> [What needs to be done]: After finding the line with "[272 349 307 416]" in the data below, set down exactly each line through the one with "[312 472 354 527]", inclusive, and stop there.
━━ Data provided ━━
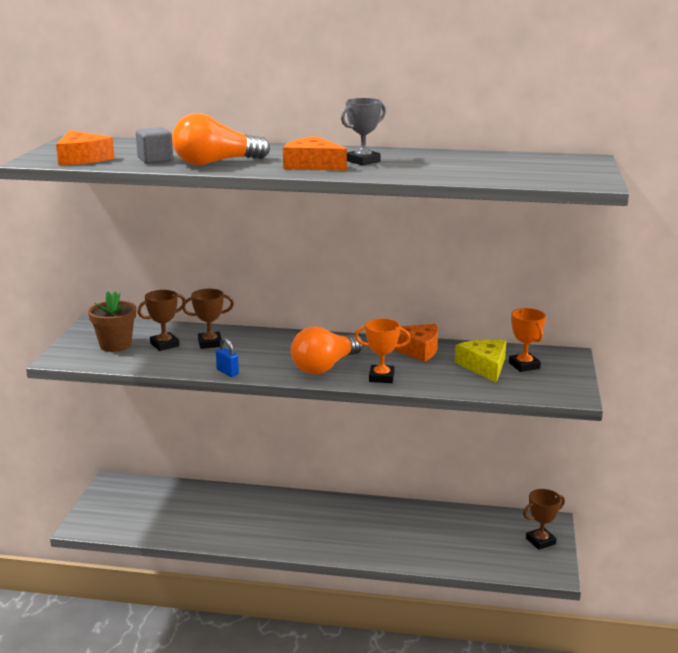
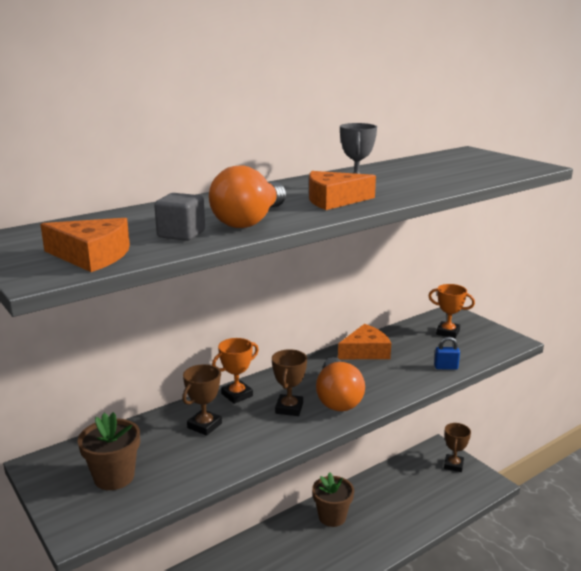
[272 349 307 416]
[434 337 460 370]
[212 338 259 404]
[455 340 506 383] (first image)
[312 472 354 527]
━━━
━━ Data provided ━━
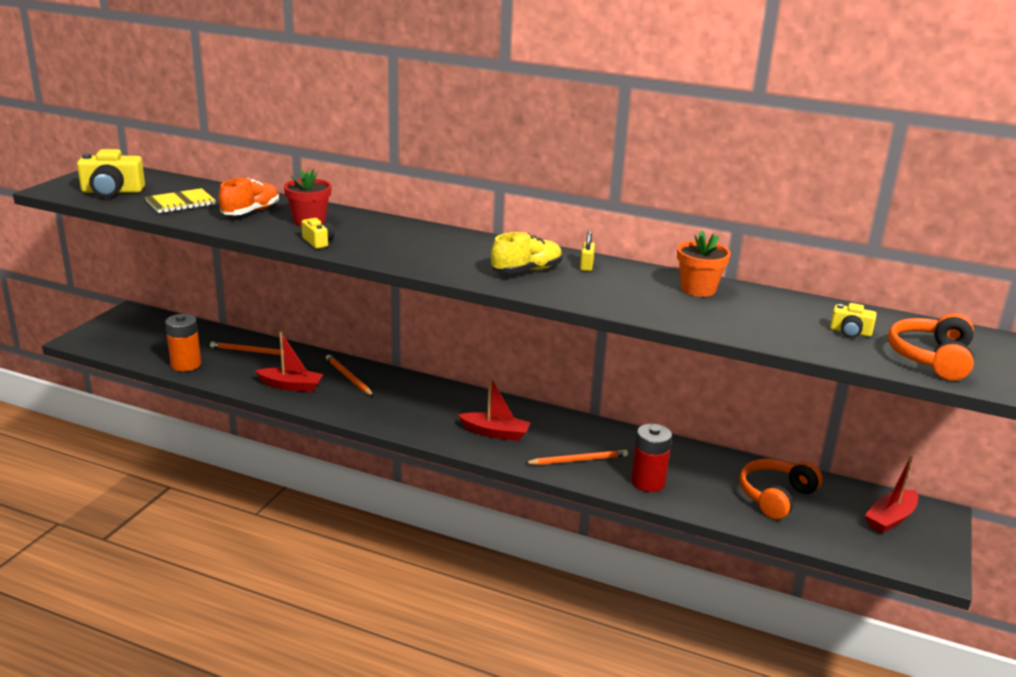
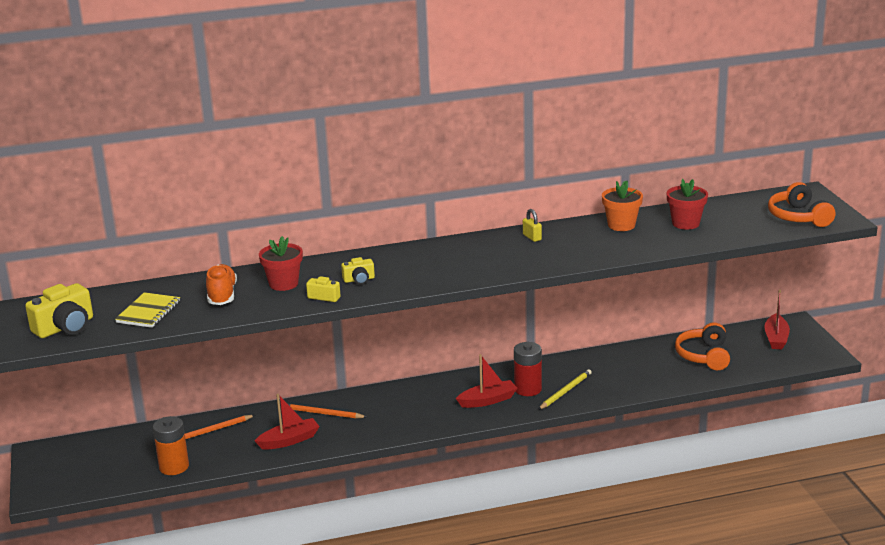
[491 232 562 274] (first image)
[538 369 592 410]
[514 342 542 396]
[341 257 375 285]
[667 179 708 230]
━━━
━━ Data provided ━━
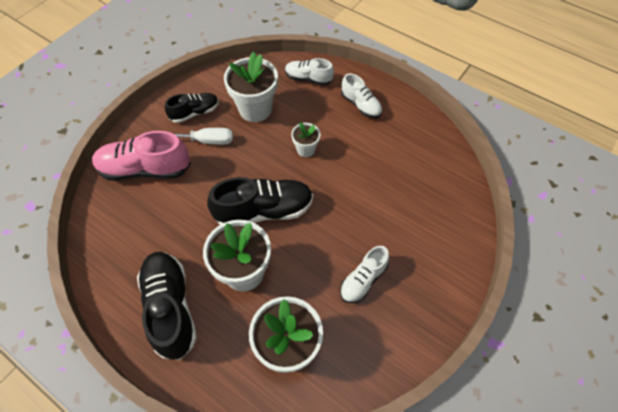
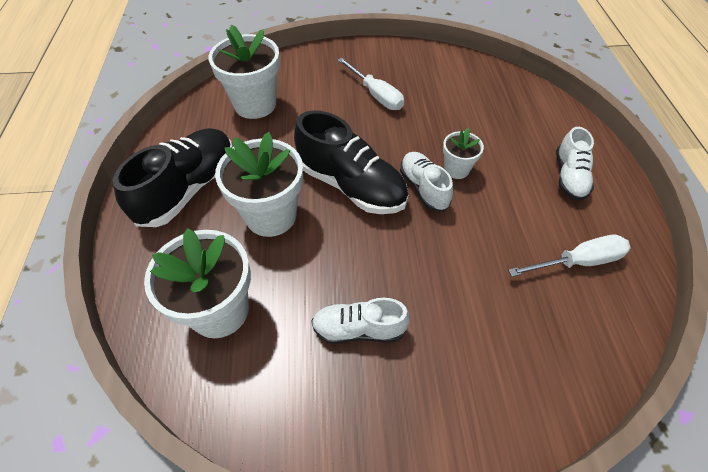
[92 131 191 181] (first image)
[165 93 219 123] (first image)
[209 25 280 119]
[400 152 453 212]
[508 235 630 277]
━━━
> [Solution to the exercise]:
[272 349 307 416]
[434 337 460 370]
[212 338 259 404]
[455 340 506 383] (first image)
[312 472 354 527]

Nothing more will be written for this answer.